Task to carry out: A verbatim copy of the lines from the one with "(454, 140) = (295, 343): none -> pink cap" through the final line below is required; print it and nothing else.

Input for this task:

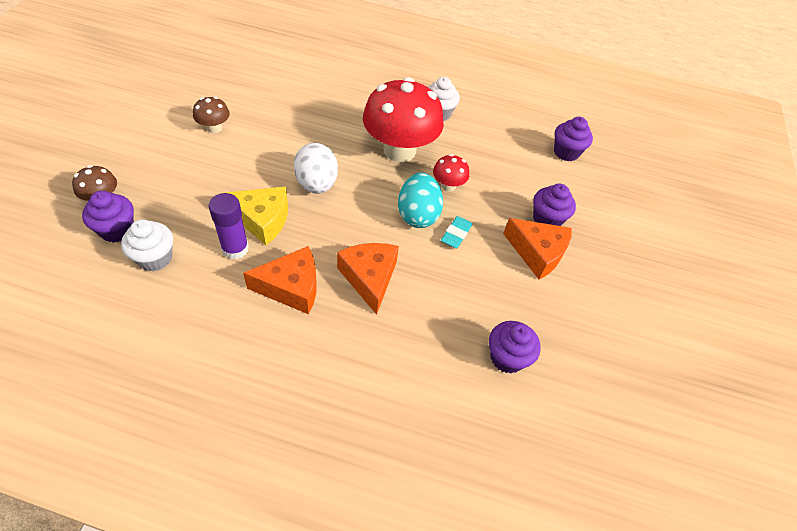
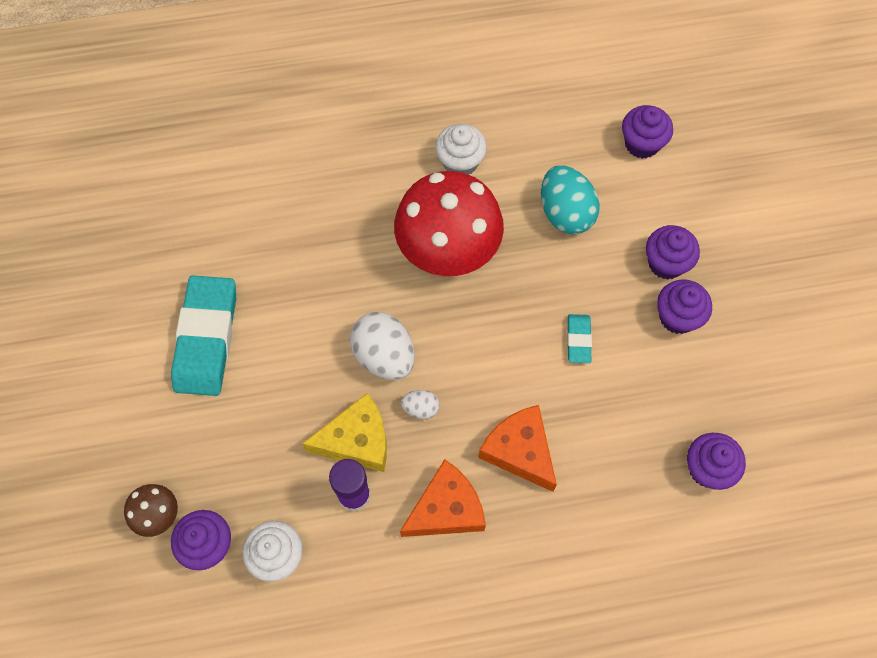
camera: 20 degrees left, 15 degrees up
(214, 128) = (206, 338): brown mushroom -> turquoise eraser
(318, 222) = (420, 408): none -> white egg
(418, 215) = (523, 336): turquoise egg -> turquoise egg (565, 213)
(448, 185) = (533, 273): red mushroom -> none
(537, 253) = (677, 317): orange cheese -> purple cupcake

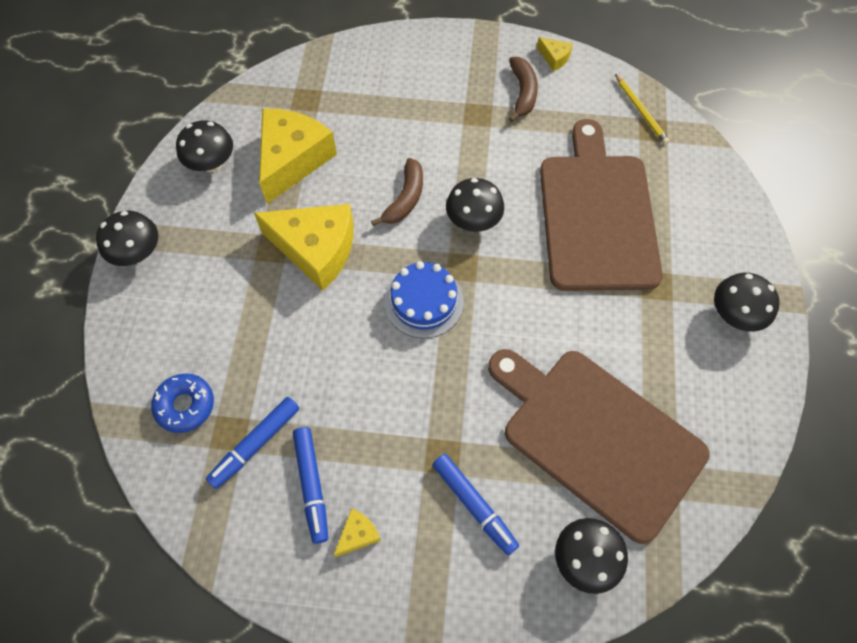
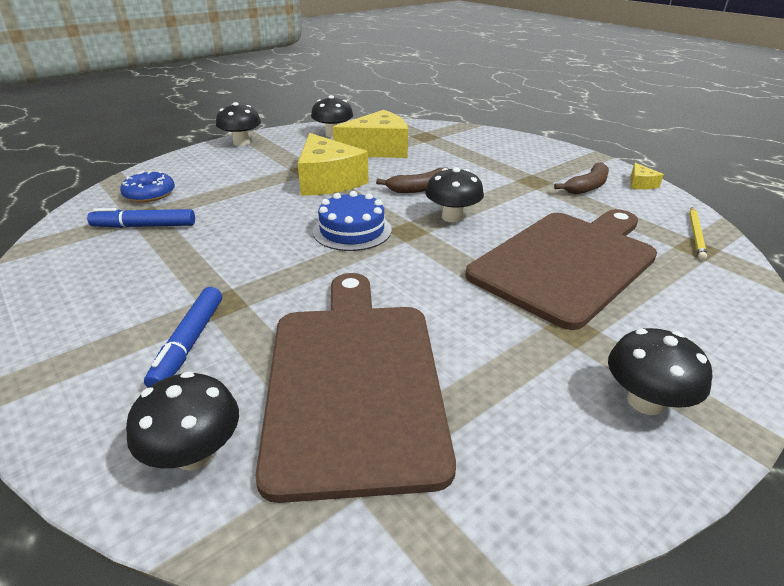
camera: 45 degrees right, 30 degrees down
(312, 485) = (130, 260): blue marker -> none
(358, 534) = (101, 299): yellow cheese -> none

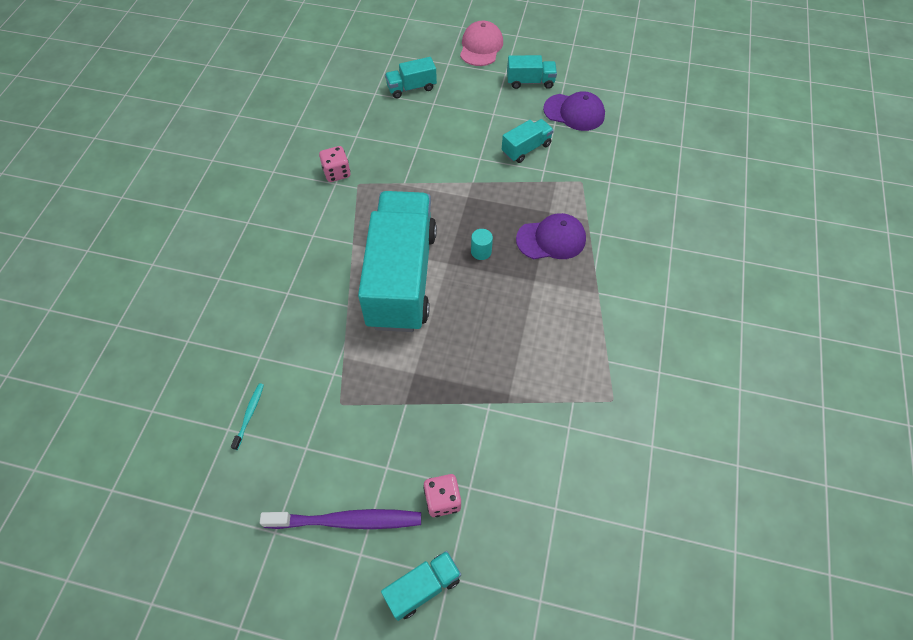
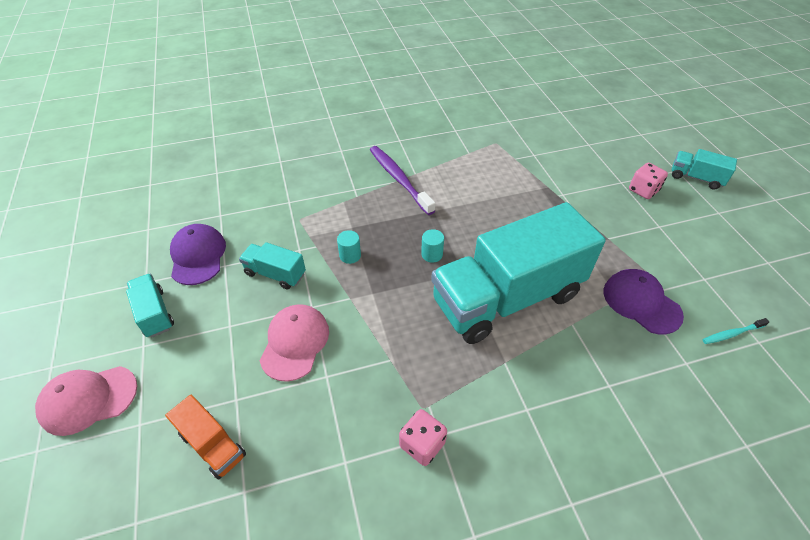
camera: 120 degrees left, 10 degrees down
(346, 521) = (713, 229): purple toothbrush -> purple toothbrush (399, 179)
(411, 88) = (212, 445): turquoise truck -> orange truck
(454, 140) = (295, 343): none -> pink cap
(516, 198) = (350, 255): none -> turquoise cylinder
(551, 239) = (382, 215): purple cap -> purple cap (641, 303)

Solution for this exercise:
(454, 140) = (295, 343): none -> pink cap
(516, 198) = (350, 255): none -> turquoise cylinder
(551, 239) = (382, 215): purple cap -> purple cap (641, 303)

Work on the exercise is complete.